About this task
Your task is to copy every line of the entries that contains "nakrętka".

Recorded data
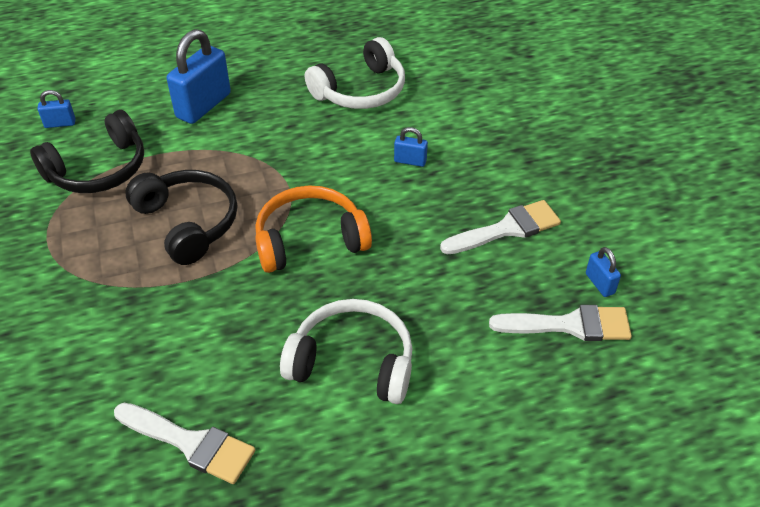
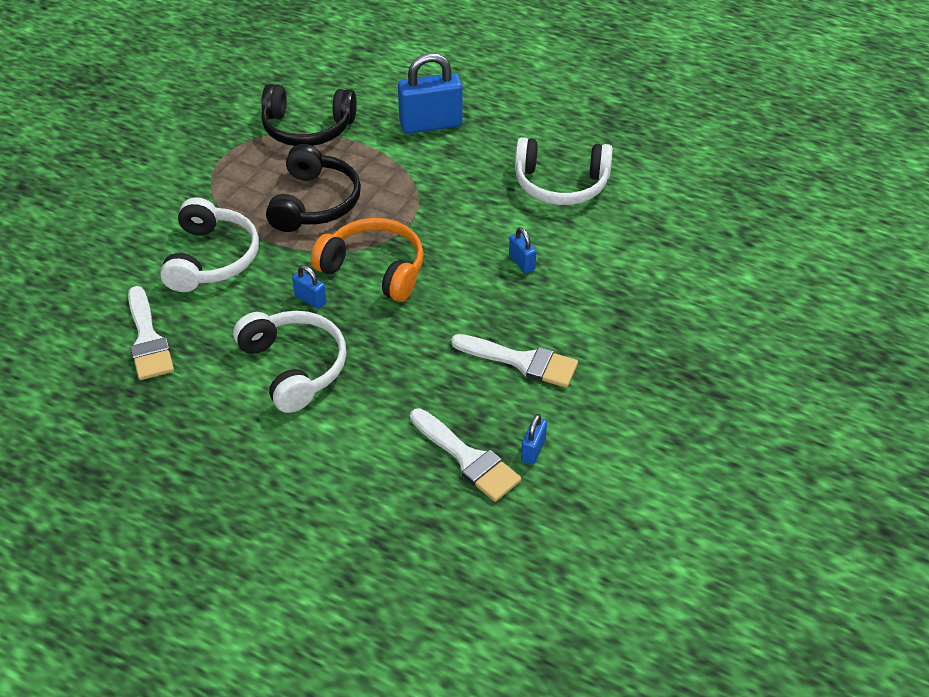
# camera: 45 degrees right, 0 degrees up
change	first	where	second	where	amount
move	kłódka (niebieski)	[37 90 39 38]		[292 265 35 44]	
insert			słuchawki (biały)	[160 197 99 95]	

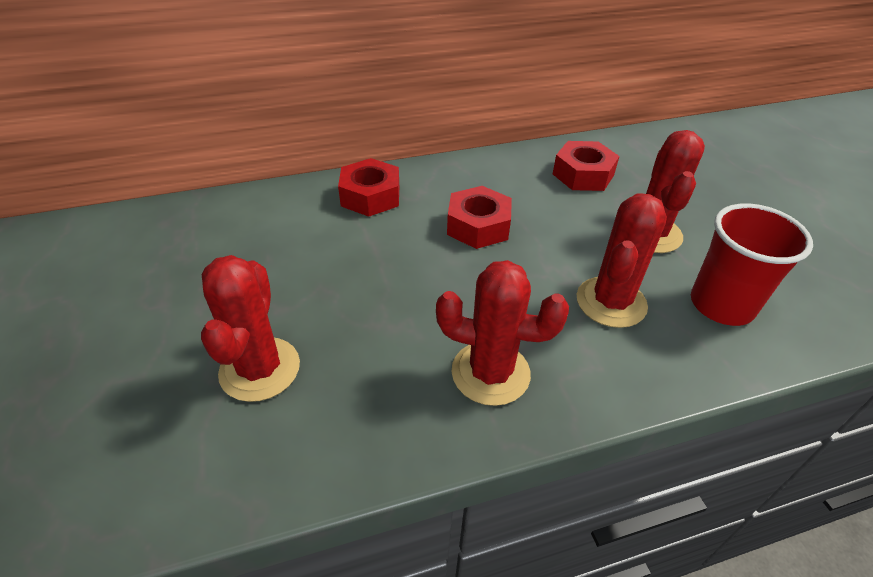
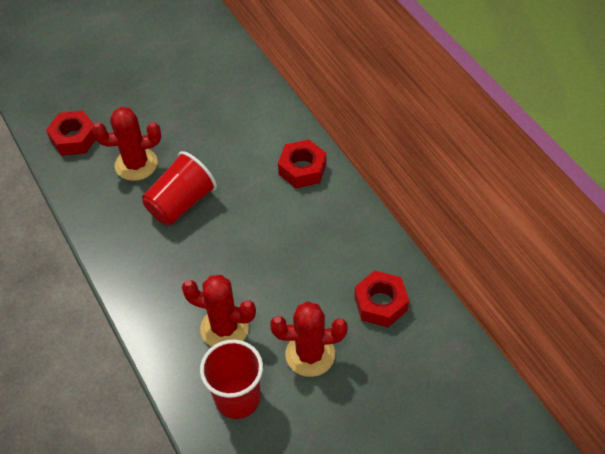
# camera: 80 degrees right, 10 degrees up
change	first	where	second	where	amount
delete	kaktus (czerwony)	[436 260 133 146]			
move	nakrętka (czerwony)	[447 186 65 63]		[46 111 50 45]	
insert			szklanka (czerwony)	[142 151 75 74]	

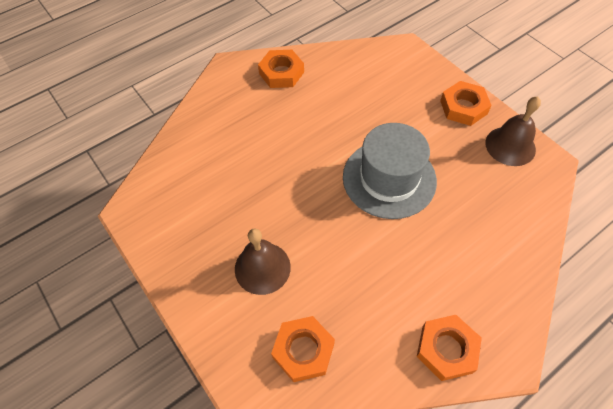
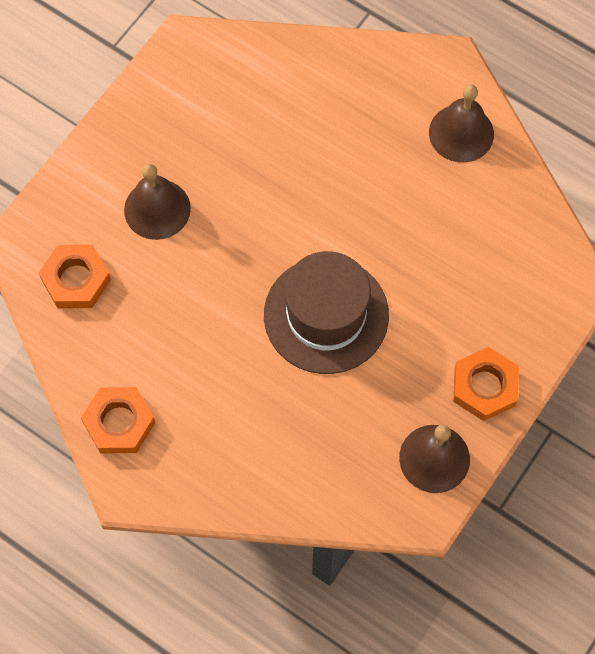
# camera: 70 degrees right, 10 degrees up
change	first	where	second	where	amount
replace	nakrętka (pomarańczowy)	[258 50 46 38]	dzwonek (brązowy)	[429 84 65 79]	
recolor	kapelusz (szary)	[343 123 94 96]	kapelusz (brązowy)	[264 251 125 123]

Solution to the problem
move	nakrętka (czerwony)	[447 186 65 63]		[46 111 50 45]	
replace	nakrętka (pomarańczowy)	[258 50 46 38]	dzwonek (brązowy)	[429 84 65 79]	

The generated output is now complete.